| WORK TO COMPLETE |
From the line containing "What was the scarlet" to the last line of the records below, transcribe everything exactly, pictures excluded.

| EXTRACTED DATA |
== Segment start ==

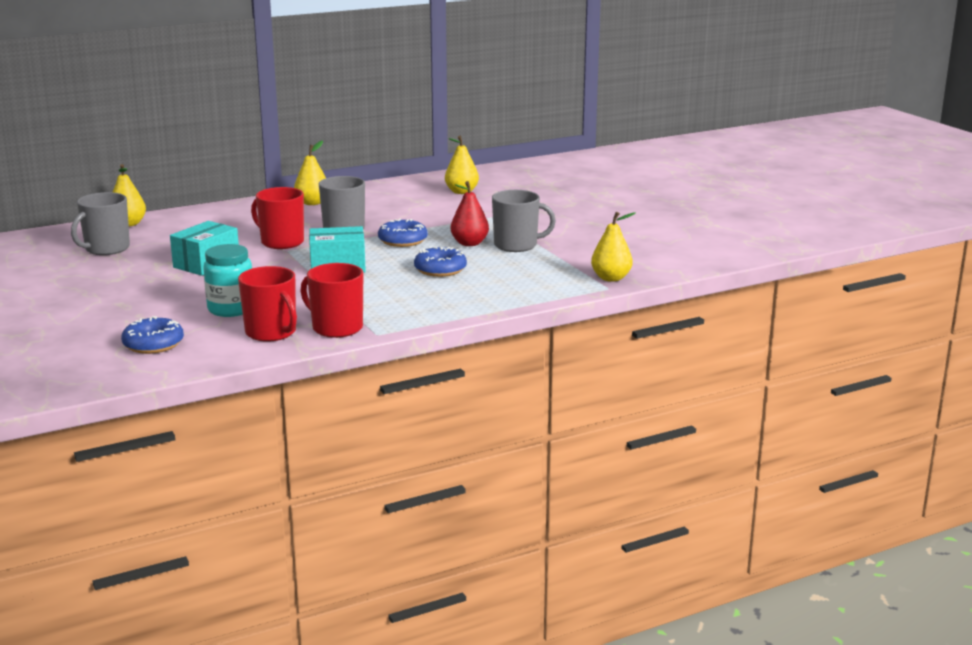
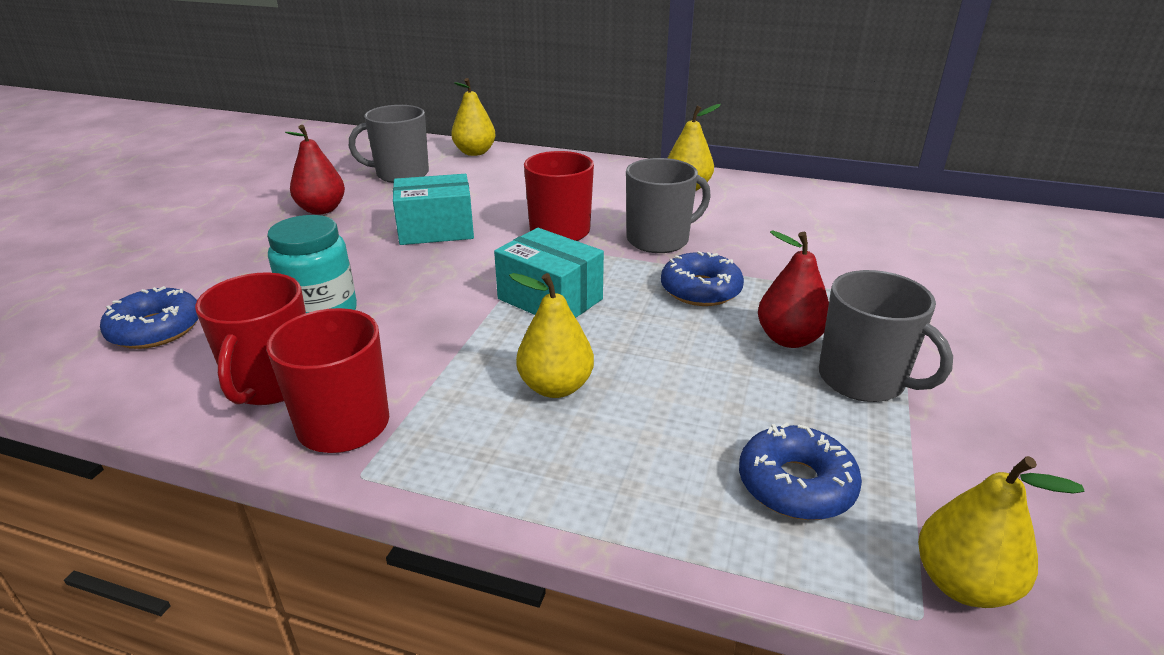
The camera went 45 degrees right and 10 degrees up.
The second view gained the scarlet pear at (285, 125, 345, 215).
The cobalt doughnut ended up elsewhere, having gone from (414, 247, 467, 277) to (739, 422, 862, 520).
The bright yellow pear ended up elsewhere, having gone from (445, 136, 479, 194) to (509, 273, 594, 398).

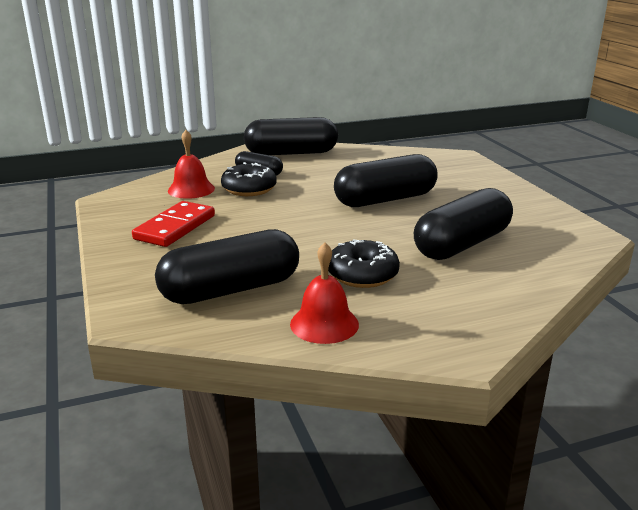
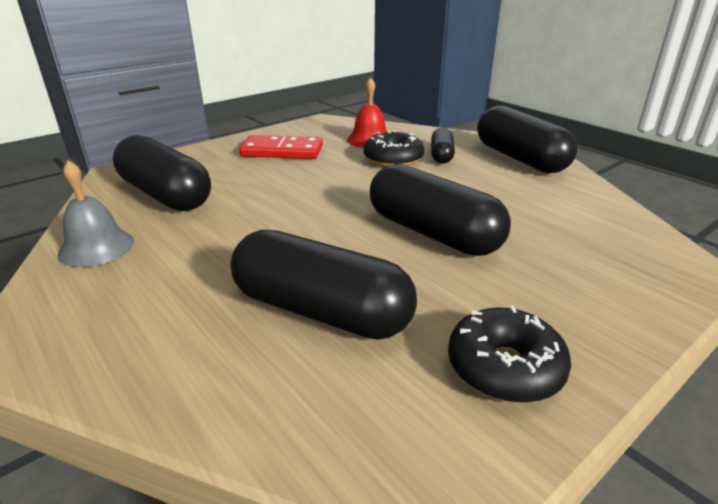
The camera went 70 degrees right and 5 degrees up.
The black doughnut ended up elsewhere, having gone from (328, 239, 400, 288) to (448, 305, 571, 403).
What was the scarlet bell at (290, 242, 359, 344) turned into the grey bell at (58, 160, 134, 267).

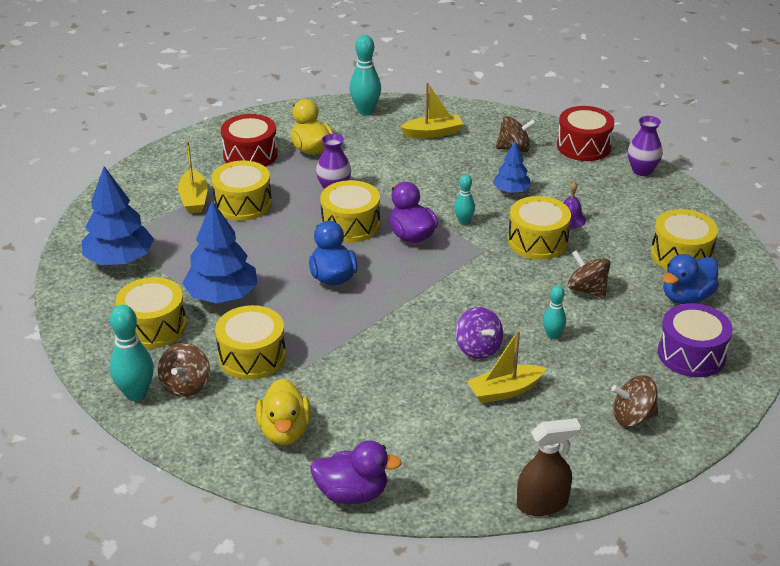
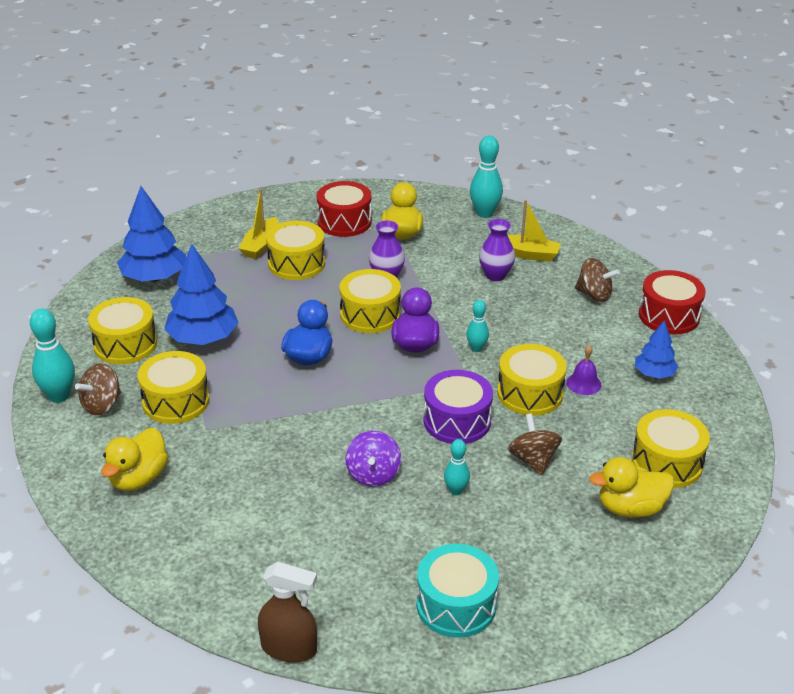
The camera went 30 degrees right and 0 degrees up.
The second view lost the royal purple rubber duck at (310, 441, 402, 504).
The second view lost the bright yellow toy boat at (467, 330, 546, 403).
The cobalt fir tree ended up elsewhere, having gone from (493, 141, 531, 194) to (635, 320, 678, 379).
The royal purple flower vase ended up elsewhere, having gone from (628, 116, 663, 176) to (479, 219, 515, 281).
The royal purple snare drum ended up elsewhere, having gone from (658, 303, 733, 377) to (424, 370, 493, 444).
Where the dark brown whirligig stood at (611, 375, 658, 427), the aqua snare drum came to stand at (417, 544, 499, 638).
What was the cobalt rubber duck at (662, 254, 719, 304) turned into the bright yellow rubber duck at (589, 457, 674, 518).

== Segment end ==

| RESPONSE |
What was the scarlet bell at (290, 242, 359, 344) turned into the grey bell at (58, 160, 134, 267).

The camera went 30 degrees right and 0 degrees up.
The second view lost the royal purple rubber duck at (310, 441, 402, 504).
The second view lost the bright yellow toy boat at (467, 330, 546, 403).
The cobalt fir tree ended up elsewhere, having gone from (493, 141, 531, 194) to (635, 320, 678, 379).
The royal purple flower vase ended up elsewhere, having gone from (628, 116, 663, 176) to (479, 219, 515, 281).
The royal purple snare drum ended up elsewhere, having gone from (658, 303, 733, 377) to (424, 370, 493, 444).
Where the dark brown whirligig stood at (611, 375, 658, 427), the aqua snare drum came to stand at (417, 544, 499, 638).
What was the cobalt rubber duck at (662, 254, 719, 304) turned into the bright yellow rubber duck at (589, 457, 674, 518).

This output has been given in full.